> What is needed
List all the lines in these records that hold "ring".

> Data shown
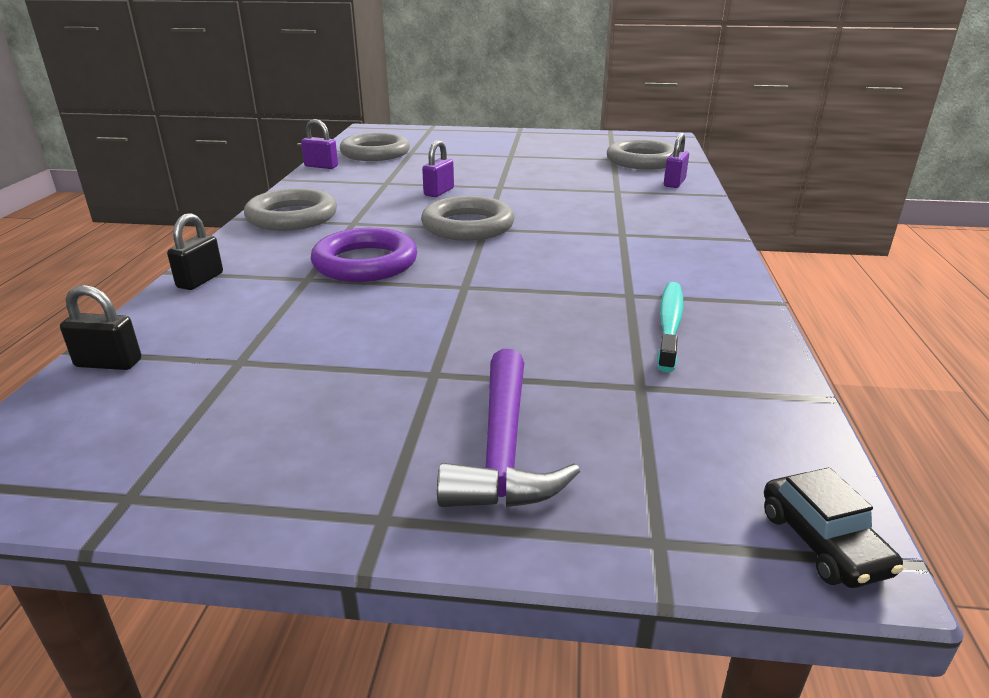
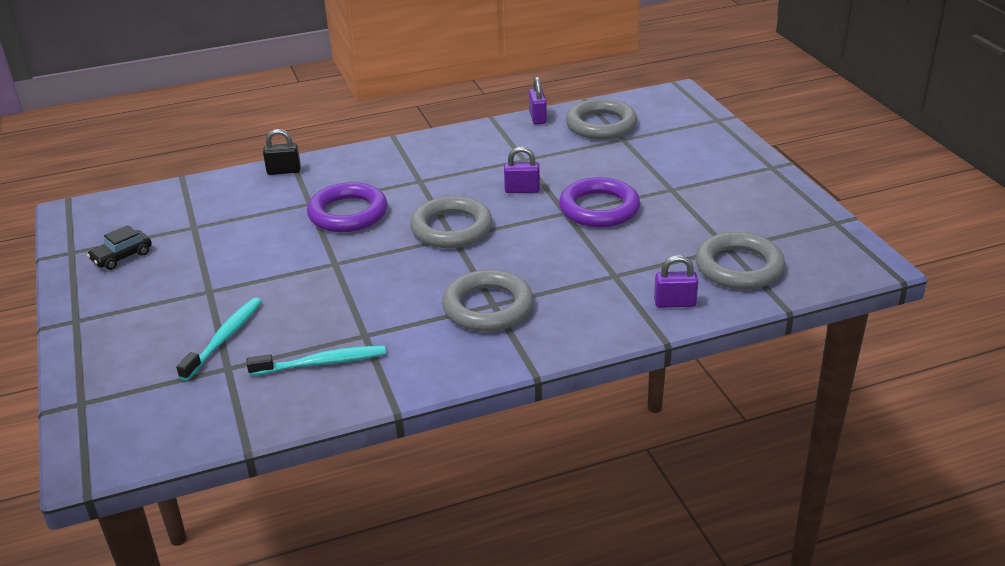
camera: 65 degrees right, 5 degrees up
(109, 363) = (174, 193): black padlock -> none
(292, 217) = (411, 154): grey ring -> grey ring (488, 307)
(503, 450) = (140, 337): purple hammer -> none
(509, 177) = (599, 208): none -> purple ring
(567, 378) = (224, 338): none -> turquoise toothbrush
(823, 542) = (94, 456): black car -> black car (122, 256)

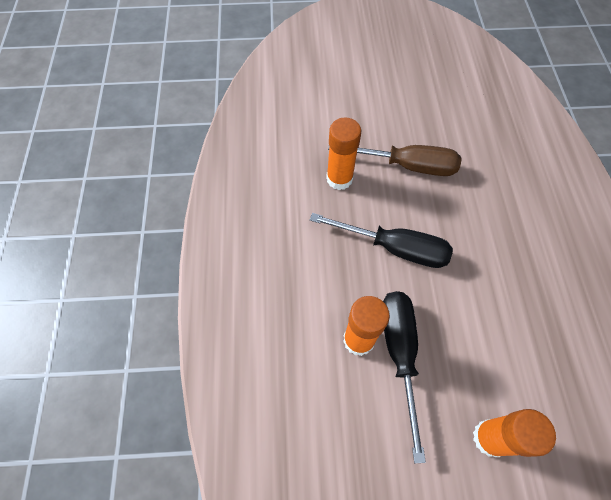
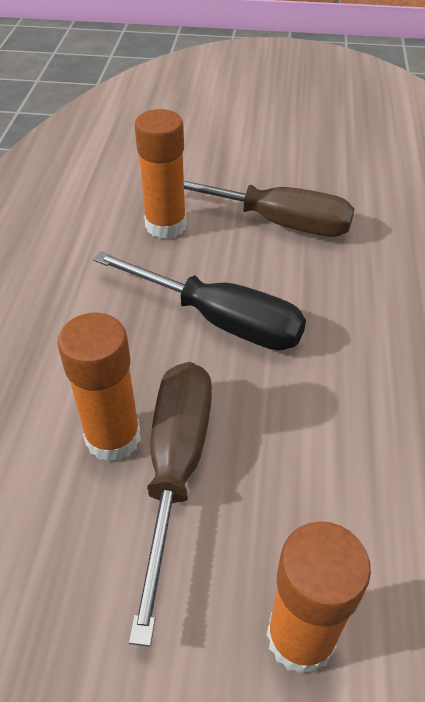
camera: 10 degrees right, 15 degrees down
(399, 354) = (175, 469): black screwdriver -> brown screwdriver

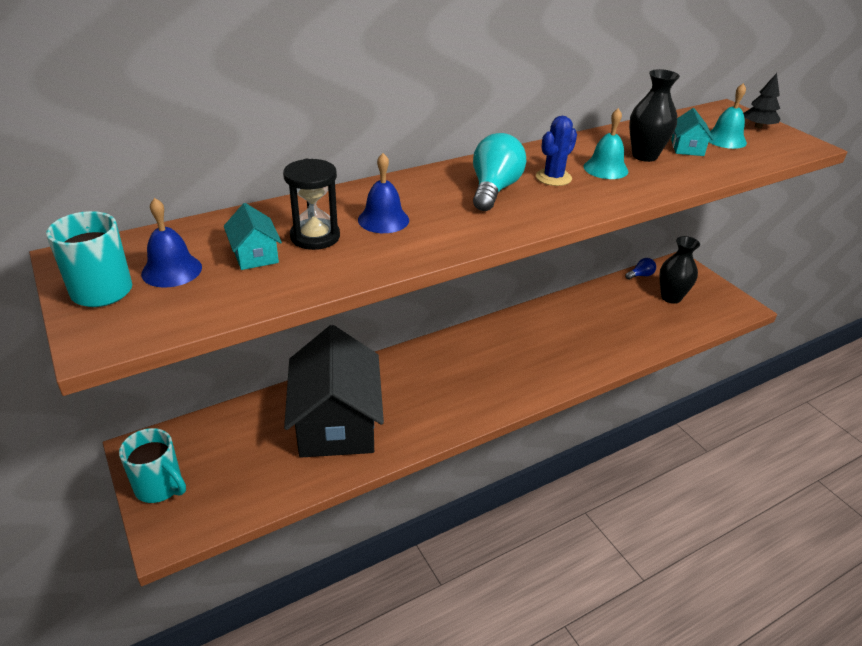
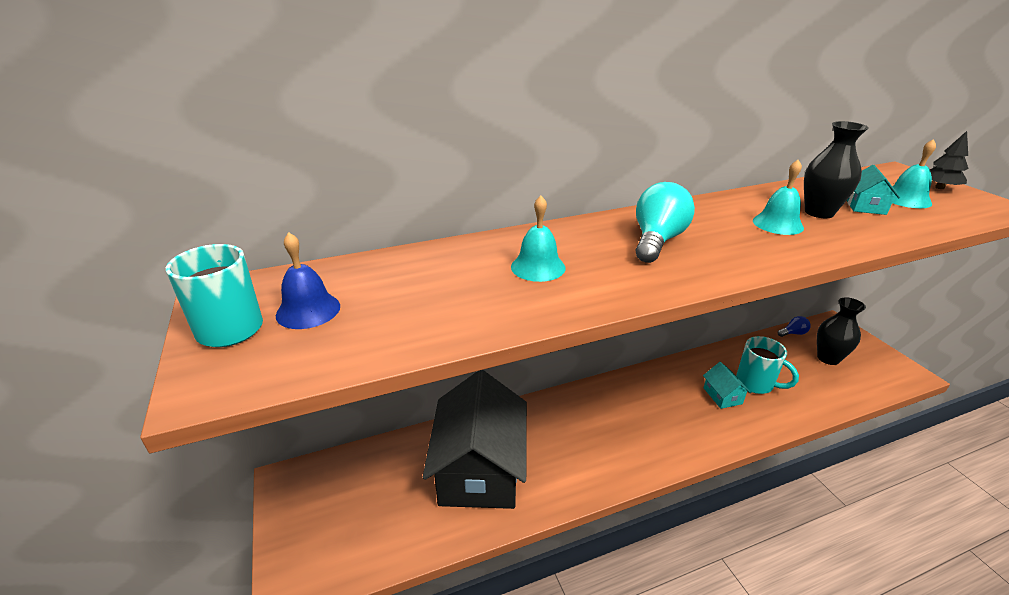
camera: 10 degrees right, 5 degrees down
(160, 487) = (296, 526): turquoise mug -> turquoise mug (756, 384)
(255, 255) = (397, 298): turquoise house -> turquoise house (722, 396)
(315, 237) = (464, 282): black hourglass -> none
(383, 220) = (538, 267): blue bell -> turquoise bell
(553, 178) = (721, 231): blue cactus -> none

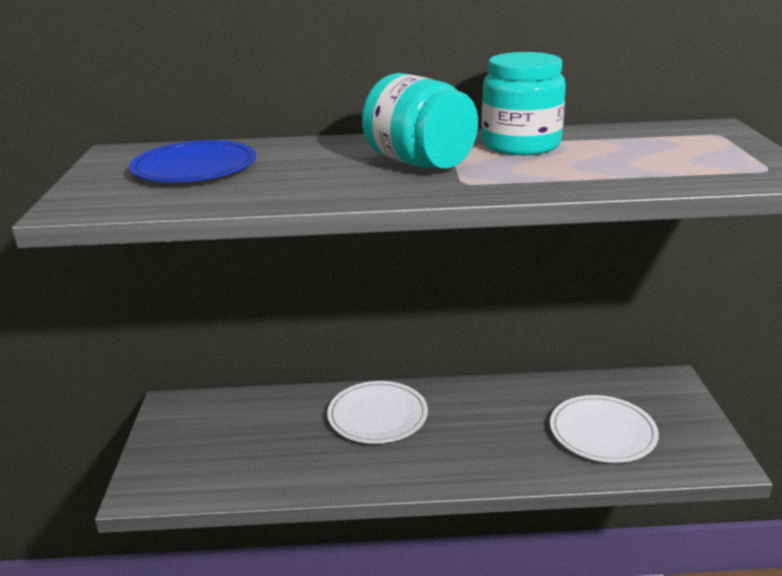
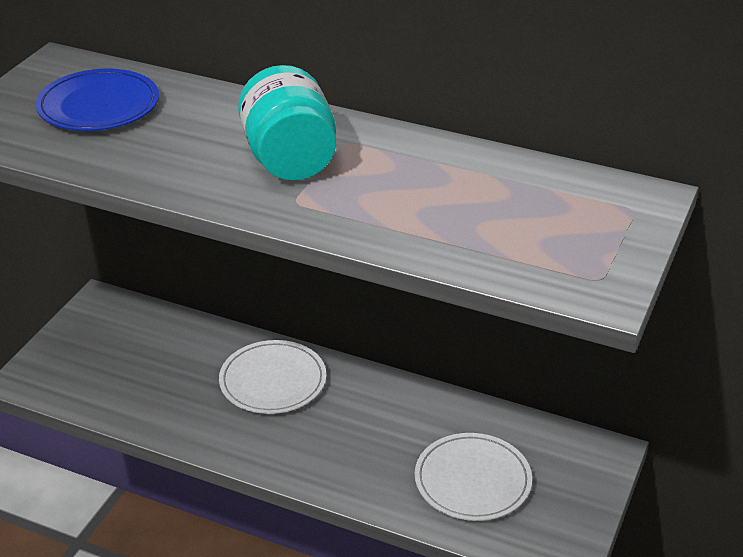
camera: 25 degrees right, 10 degrees up
(520, 145) = (412, 163): turquoise jar -> none

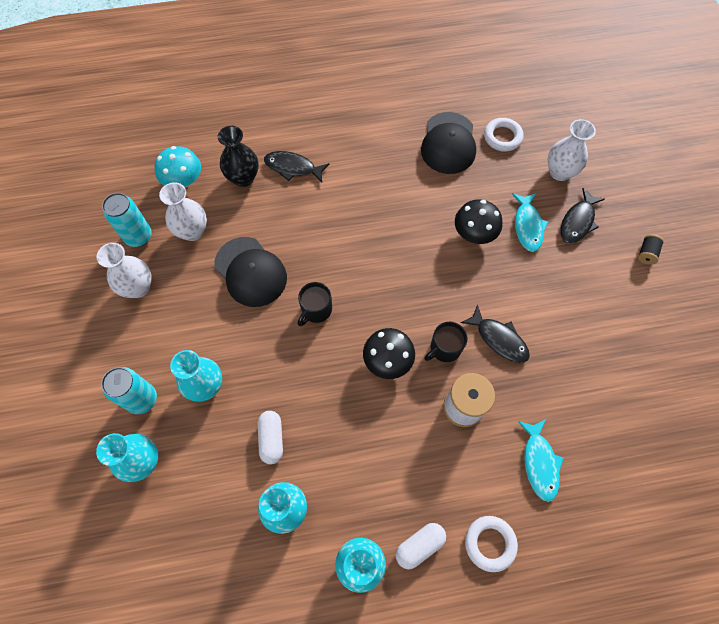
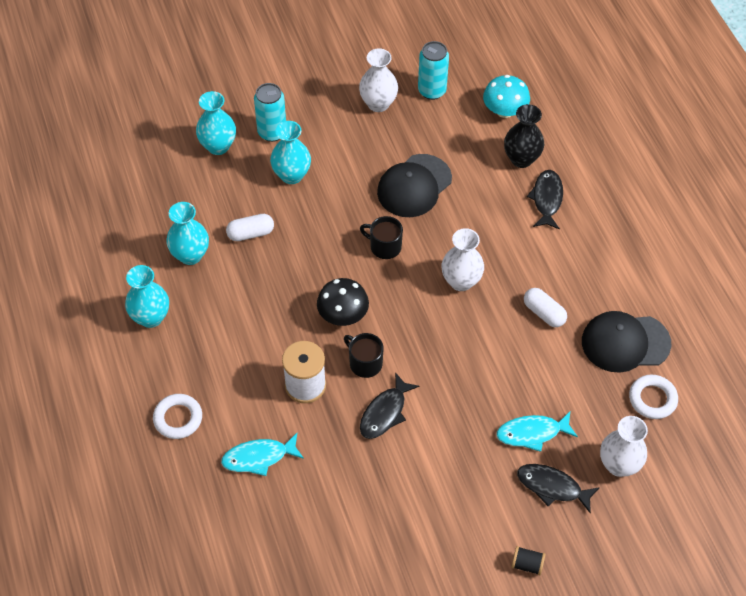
camera: 80 degrees right, 10 degrees down
(192, 231) = (447, 131): white vase -> white vase (461, 281)
(419, 546) = (170, 361): white capsule -> white capsule (543, 313)
(474, 233) = (509, 379): black mushroom -> none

> Worked solution
(292, 217) = (411, 154): grey ring -> grey ring (488, 307)
(509, 177) = (599, 208): none -> purple ring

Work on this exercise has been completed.